**Instructions to follow**
Reproduce the following material word for word, keeping every line as it appears.

**Data supplied**
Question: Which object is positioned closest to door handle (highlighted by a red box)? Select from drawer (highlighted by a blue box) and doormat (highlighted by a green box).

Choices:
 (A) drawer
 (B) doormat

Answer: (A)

**Answer section**
Question: Which object is positioned closest to door handle (highlighted by a red box)? Select from drawer (highlighted by a blue box) and doormat (highlighted by a green box).

Choices:
 (A) drawer
 (B) doormat

Answer: (A)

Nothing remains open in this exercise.